##### Materials provided #####

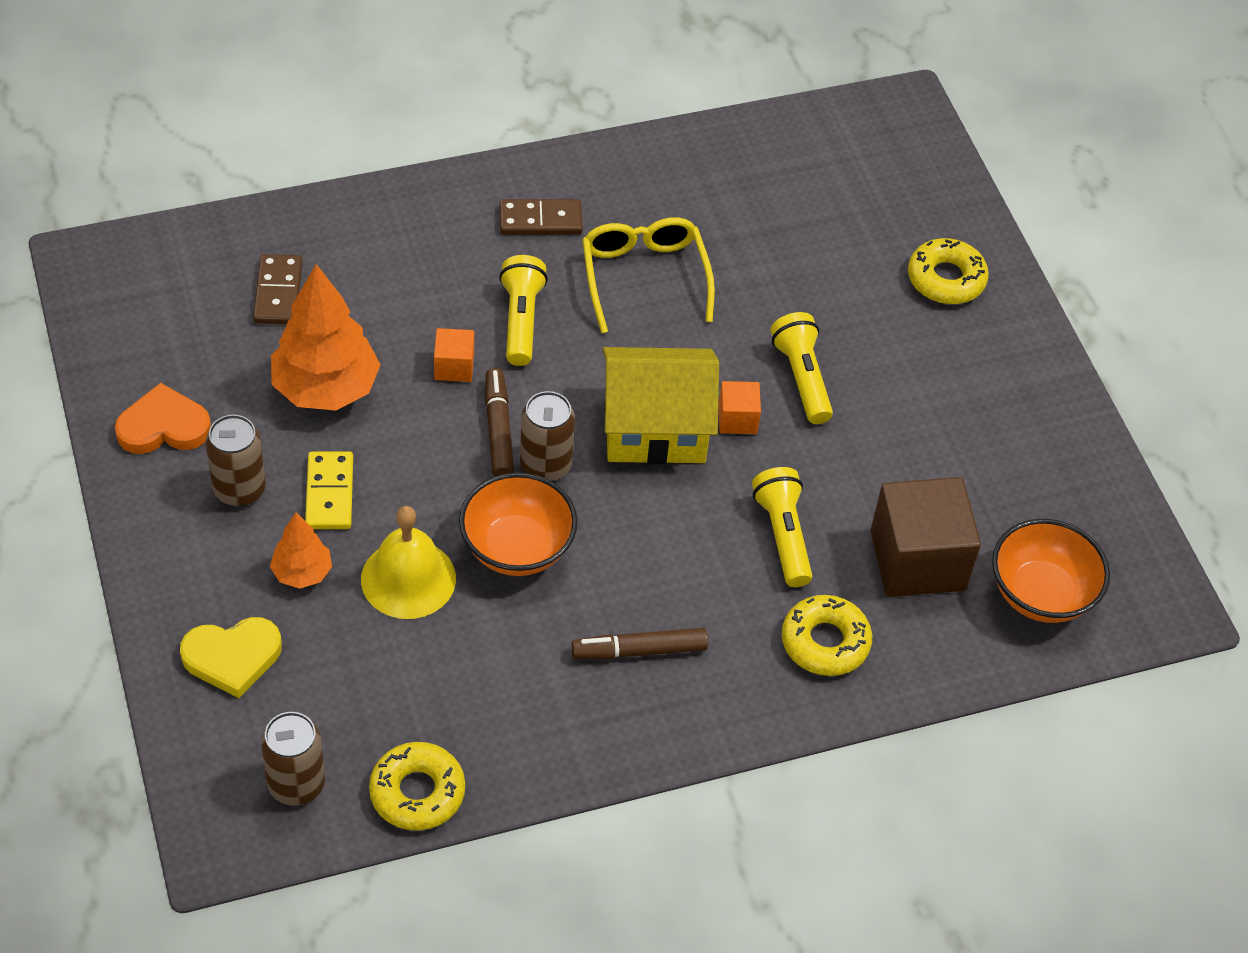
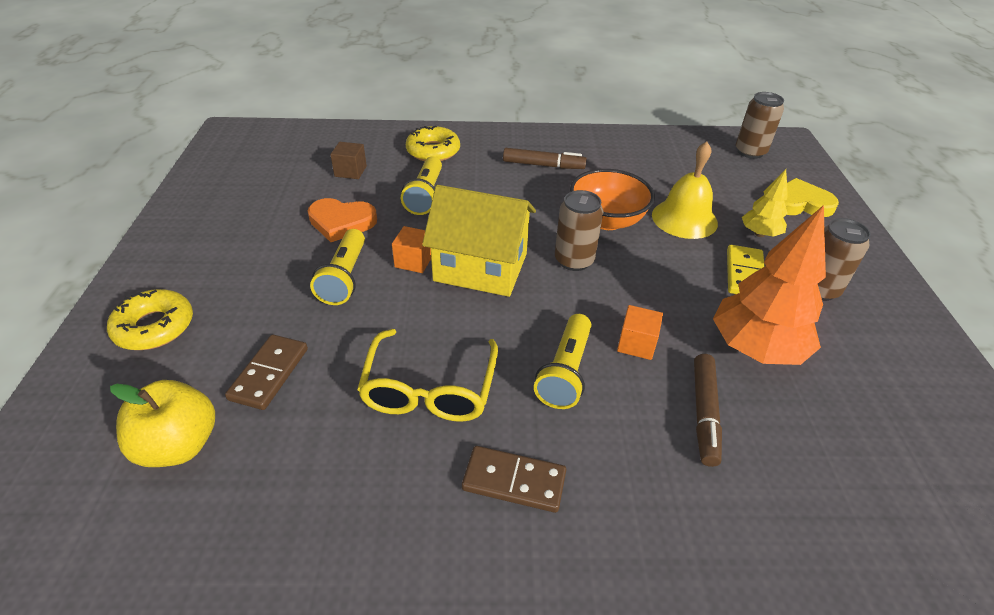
camera: 160 degrees left, 10 degrees down
(163, 426) = (900, 346): orange heart -> orange heart (341, 222)
(278, 292) = (820, 455): brown domino -> brown domino (269, 374)
(302, 573) = (759, 234): orange tree -> yellow tree
(417, 792) = (682, 139): yellow donut -> none
(498, 430) = (606, 289): brown marker -> brown marker (704, 413)
(824, 190) = (179, 445): none -> yellow apple
(917, 560) = (350, 171): brown cube -> brown cube, size x0.48
(1041, 594) = (293, 147): orange bowl -> none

#####

### What needs to be done
Collect the lines of the data that carry the word "none".

### Result
(417, 792) = (682, 139): yellow donut -> none
(824, 190) = (179, 445): none -> yellow apple
(1041, 594) = (293, 147): orange bowl -> none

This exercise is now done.